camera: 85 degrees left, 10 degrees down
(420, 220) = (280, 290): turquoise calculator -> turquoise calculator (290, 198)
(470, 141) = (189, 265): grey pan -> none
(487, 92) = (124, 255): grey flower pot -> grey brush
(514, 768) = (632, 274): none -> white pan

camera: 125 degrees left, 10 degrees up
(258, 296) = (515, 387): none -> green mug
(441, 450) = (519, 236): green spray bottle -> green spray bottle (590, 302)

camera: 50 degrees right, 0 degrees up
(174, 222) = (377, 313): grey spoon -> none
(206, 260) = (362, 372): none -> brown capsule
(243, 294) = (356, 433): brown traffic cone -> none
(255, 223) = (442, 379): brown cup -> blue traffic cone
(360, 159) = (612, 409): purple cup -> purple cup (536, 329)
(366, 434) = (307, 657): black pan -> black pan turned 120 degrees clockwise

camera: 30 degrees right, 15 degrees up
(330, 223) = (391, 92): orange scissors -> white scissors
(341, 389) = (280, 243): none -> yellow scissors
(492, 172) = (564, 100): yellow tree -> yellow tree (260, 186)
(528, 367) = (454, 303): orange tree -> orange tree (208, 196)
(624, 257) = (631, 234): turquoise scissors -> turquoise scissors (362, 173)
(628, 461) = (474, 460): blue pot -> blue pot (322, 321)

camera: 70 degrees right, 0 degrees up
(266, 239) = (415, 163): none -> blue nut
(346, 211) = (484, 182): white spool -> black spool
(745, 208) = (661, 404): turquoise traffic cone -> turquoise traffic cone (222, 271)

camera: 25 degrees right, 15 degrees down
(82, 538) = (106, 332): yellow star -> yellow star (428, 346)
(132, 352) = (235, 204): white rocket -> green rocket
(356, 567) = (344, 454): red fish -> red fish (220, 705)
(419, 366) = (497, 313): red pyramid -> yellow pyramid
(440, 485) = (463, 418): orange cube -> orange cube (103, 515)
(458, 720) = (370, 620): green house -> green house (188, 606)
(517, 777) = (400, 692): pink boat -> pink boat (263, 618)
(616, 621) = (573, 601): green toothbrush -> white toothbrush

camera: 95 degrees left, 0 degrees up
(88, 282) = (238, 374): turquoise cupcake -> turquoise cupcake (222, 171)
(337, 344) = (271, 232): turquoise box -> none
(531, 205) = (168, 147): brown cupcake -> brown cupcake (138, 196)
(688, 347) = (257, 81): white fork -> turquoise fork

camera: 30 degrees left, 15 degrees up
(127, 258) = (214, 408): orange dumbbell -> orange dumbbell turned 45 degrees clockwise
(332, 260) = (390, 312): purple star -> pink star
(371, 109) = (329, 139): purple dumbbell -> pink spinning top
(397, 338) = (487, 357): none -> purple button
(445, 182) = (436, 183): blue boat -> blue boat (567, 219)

※

From the first line of the entries above to the line with "(82, 538) = (106, 332): yellow", please return every line exactly, keeping both ends.

camera: 85 degrees left, 10 degrees down
(420, 220) = (280, 290): turquoise calculator -> turquoise calculator (290, 198)
(470, 141) = (189, 265): grey pan -> none
(487, 92) = (124, 255): grey flower pot -> grey brush
(514, 768) = (632, 274): none -> white pan

camera: 125 degrees left, 10 degrees up
(258, 296) = (515, 387): none -> green mug
(441, 450) = (519, 236): green spray bottle -> green spray bottle (590, 302)

camera: 50 degrees right, 0 degrees up
(174, 222) = (377, 313): grey spoon -> none
(206, 260) = (362, 372): none -> brown capsule
(243, 294) = (356, 433): brown traffic cone -> none
(255, 223) = (442, 379): brown cup -> blue traffic cone
(360, 159) = (612, 409): purple cup -> purple cup (536, 329)
(366, 434) = (307, 657): black pan -> black pan turned 120 degrees clockwise

camera: 30 degrees right, 15 degrees up
(330, 223) = (391, 92): orange scissors -> white scissors
(341, 389) = (280, 243): none -> yellow scissors
(492, 172) = (564, 100): yellow tree -> yellow tree (260, 186)
(528, 367) = (454, 303): orange tree -> orange tree (208, 196)
(624, 257) = (631, 234): turquoise scissors -> turquoise scissors (362, 173)
(628, 461) = (474, 460): blue pot -> blue pot (322, 321)

camera: 70 degrees right, 0 degrees up
(266, 239) = (415, 163): none -> blue nut
(346, 211) = (484, 182): white spool -> black spool
(745, 208) = (661, 404): turquoise traffic cone -> turquoise traffic cone (222, 271)

camera: 25 degrees right, 15 degrees down
(82, 538) = (106, 332): yellow star -> yellow star (428, 346)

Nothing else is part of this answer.